DIRECTIONS => Which lines of the entries below run from the one holding "camera: 130 degrees left, 20 degrees up" to the one holding "(682, 264) = (176, 146): red", inclusive? Set down exactly those lines and no others.

(DATA EXTRACT)

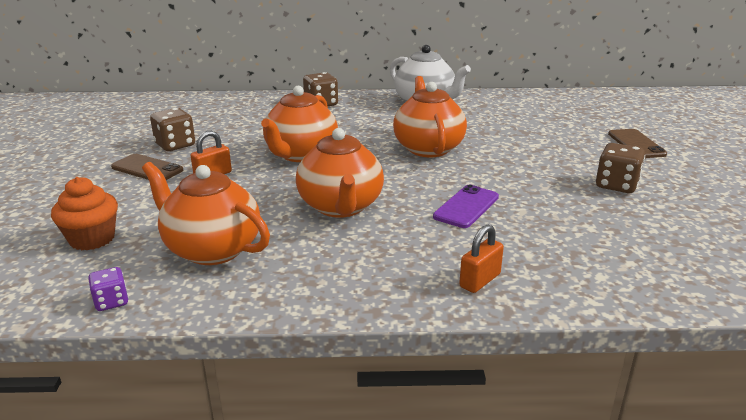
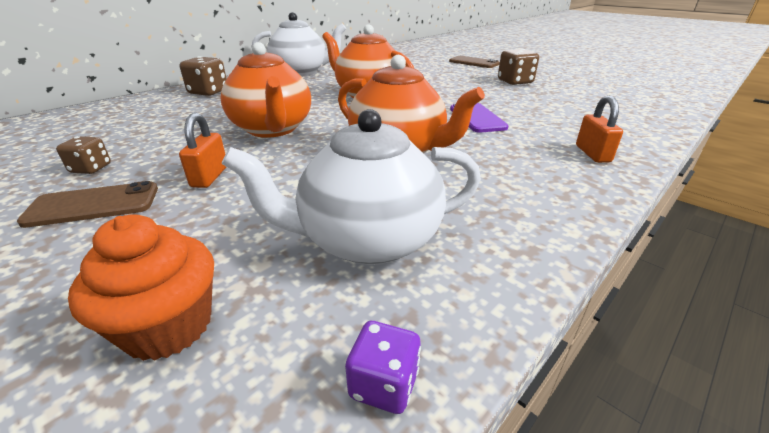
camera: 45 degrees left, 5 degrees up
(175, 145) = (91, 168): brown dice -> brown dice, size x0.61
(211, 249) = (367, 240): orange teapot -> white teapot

(End DATA EXTRACT)
(DATA EXTRACT)

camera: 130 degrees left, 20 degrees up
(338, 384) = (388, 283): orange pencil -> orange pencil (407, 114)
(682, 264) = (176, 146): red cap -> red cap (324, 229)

(End DATA EXTRACT)
(DATA EXTRACT)

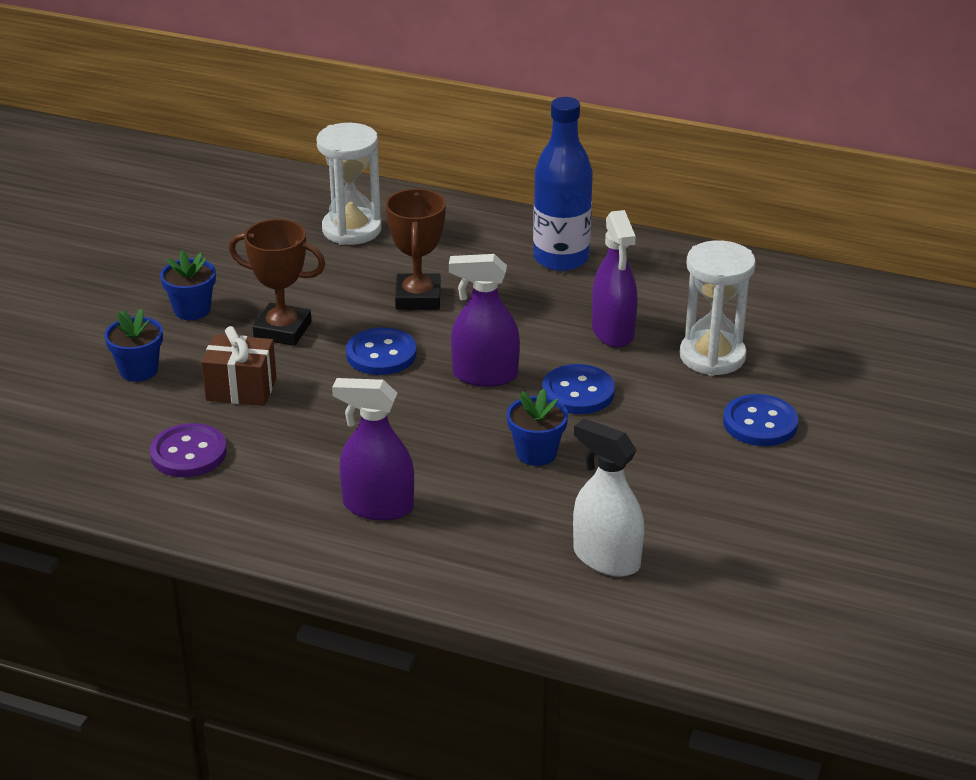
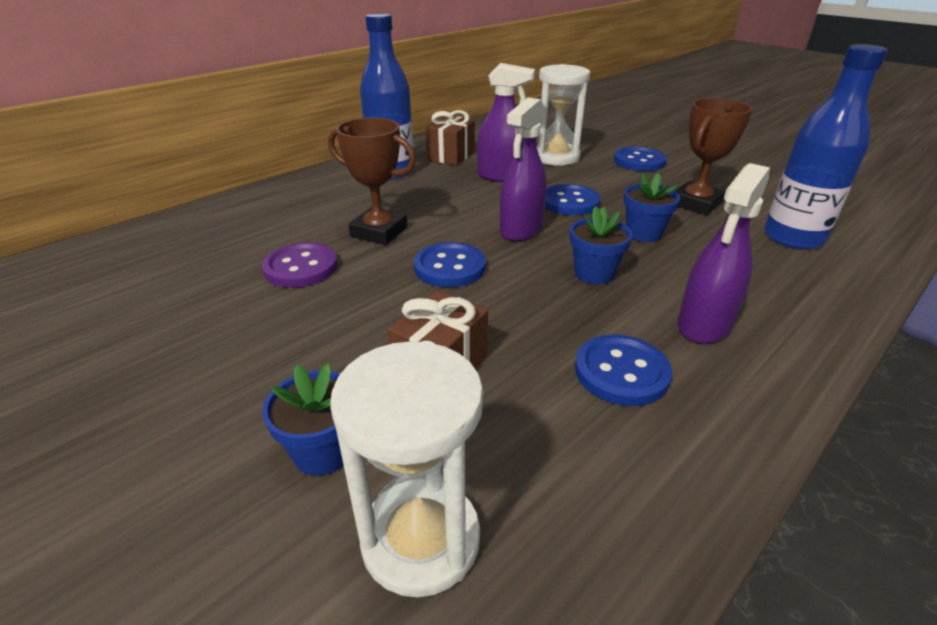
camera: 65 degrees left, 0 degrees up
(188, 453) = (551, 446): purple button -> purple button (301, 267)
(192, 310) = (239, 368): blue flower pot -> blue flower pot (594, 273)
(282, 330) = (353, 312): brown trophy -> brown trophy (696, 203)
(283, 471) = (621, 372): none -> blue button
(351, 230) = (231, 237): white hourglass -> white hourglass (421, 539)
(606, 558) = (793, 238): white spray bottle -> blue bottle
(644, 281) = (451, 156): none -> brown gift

(End DATA EXTRACT)

COMPLETED EXERCISE =>
camera: 130 degrees left, 20 degrees up
(338, 384) = (388, 283): orange pencil -> orange pencil (407, 114)
(682, 264) = (176, 146): red cap -> red cap (324, 229)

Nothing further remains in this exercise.